▶ **PROBLEM TO SOLVE**: Write the data below out again, unchanged.

Saved data entries:

Content starts

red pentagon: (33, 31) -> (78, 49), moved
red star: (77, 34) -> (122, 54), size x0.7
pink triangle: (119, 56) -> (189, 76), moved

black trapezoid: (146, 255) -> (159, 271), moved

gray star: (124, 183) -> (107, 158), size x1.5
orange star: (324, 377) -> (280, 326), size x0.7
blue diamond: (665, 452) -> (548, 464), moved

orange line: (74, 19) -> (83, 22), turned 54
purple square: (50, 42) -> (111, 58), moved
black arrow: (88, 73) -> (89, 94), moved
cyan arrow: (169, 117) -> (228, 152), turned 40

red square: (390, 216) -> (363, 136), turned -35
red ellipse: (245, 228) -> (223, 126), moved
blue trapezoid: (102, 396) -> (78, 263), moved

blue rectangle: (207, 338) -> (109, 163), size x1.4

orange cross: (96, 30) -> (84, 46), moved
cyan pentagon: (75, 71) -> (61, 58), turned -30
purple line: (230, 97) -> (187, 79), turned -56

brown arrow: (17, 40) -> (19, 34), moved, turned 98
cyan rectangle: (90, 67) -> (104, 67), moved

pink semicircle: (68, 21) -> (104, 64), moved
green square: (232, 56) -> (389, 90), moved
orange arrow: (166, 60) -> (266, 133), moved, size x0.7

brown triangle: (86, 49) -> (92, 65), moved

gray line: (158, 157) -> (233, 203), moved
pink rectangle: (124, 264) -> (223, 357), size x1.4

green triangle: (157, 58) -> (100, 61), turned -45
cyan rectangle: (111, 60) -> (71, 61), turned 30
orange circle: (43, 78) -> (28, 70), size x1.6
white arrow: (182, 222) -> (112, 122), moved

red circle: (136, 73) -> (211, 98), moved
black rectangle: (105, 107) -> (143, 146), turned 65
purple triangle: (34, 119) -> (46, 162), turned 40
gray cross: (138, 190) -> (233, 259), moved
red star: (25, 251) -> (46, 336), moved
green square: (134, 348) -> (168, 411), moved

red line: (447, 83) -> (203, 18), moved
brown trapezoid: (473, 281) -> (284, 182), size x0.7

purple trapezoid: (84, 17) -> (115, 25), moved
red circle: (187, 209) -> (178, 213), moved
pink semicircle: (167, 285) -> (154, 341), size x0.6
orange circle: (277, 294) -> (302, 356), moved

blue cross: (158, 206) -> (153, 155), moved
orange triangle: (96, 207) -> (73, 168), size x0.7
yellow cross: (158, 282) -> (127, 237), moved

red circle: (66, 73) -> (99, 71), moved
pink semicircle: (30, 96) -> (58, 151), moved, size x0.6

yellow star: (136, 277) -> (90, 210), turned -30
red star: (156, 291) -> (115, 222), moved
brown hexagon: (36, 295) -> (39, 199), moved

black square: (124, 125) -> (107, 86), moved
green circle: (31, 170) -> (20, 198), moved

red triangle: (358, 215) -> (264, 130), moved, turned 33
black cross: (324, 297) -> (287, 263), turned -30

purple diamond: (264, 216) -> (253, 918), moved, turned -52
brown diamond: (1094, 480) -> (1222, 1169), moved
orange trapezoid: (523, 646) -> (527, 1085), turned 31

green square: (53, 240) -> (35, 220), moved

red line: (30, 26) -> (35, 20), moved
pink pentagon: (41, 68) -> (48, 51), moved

Content ends

▶ **OUTPUT**:
red pentagon: (33, 31) -> (78, 49), moved
red star: (77, 34) -> (122, 54), size x0.7
pink triangle: (119, 56) -> (189, 76), moved

black trapezoid: (146, 255) -> (159, 271), moved

gray star: (124, 183) -> (107, 158), size x1.5
orange star: (324, 377) -> (280, 326), size x0.7
blue diamond: (665, 452) -> (548, 464), moved

orange line: (74, 19) -> (83, 22), turned 54
purple square: (50, 42) -> (111, 58), moved
black arrow: (88, 73) -> (89, 94), moved
cyan arrow: (169, 117) -> (228, 152), turned 40

red square: (390, 216) -> (363, 136), turned -35
red ellipse: (245, 228) -> (223, 126), moved
blue trapezoid: (102, 396) -> (78, 263), moved

blue rectangle: (207, 338) -> (109, 163), size x1.4

orange cross: (96, 30) -> (84, 46), moved
cyan pentagon: (75, 71) -> (61, 58), turned -30
purple line: (230, 97) -> (187, 79), turned -56

brown arrow: (17, 40) -> (19, 34), moved, turned 98
cyan rectangle: (90, 67) -> (104, 67), moved

pink semicircle: (68, 21) -> (104, 64), moved
green square: (232, 56) -> (389, 90), moved
orange arrow: (166, 60) -> (266, 133), moved, size x0.7

brown triangle: (86, 49) -> (92, 65), moved

gray line: (158, 157) -> (233, 203), moved
pink rectangle: (124, 264) -> (223, 357), size x1.4

green triangle: (157, 58) -> (100, 61), turned -45
cyan rectangle: (111, 60) -> (71, 61), turned 30
orange circle: (43, 78) -> (28, 70), size x1.6
white arrow: (182, 222) -> (112, 122), moved

red circle: (136, 73) -> (211, 98), moved
black rectangle: (105, 107) -> (143, 146), turned 65
purple triangle: (34, 119) -> (46, 162), turned 40
gray cross: (138, 190) -> (233, 259), moved
red star: (25, 251) -> (46, 336), moved
green square: (134, 348) -> (168, 411), moved

red line: (447, 83) -> (203, 18), moved
brown trapezoid: (473, 281) -> (284, 182), size x0.7

purple trapezoid: (84, 17) -> (115, 25), moved
red circle: (187, 209) -> (178, 213), moved
pink semicircle: (167, 285) -> (154, 341), size x0.6
orange circle: (277, 294) -> (302, 356), moved

blue cross: (158, 206) -> (153, 155), moved
orange triangle: (96, 207) -> (73, 168), size x0.7
yellow cross: (158, 282) -> (127, 237), moved

red circle: (66, 73) -> (99, 71), moved
pink semicircle: (30, 96) -> (58, 151), moved, size x0.6

yellow star: (136, 277) -> (90, 210), turned -30
red star: (156, 291) -> (115, 222), moved
brown hexagon: (36, 295) -> (39, 199), moved

black square: (124, 125) -> (107, 86), moved
green circle: (31, 170) -> (20, 198), moved

red triangle: (358, 215) -> (264, 130), moved, turned 33
black cross: (324, 297) -> (287, 263), turned -30

purple diamond: (264, 216) -> (253, 918), moved, turned -52
brown diamond: (1094, 480) -> (1222, 1169), moved
orange trapezoid: (523, 646) -> (527, 1085), turned 31

green square: (53, 240) -> (35, 220), moved

red line: (30, 26) -> (35, 20), moved
pink pentagon: (41, 68) -> (48, 51), moved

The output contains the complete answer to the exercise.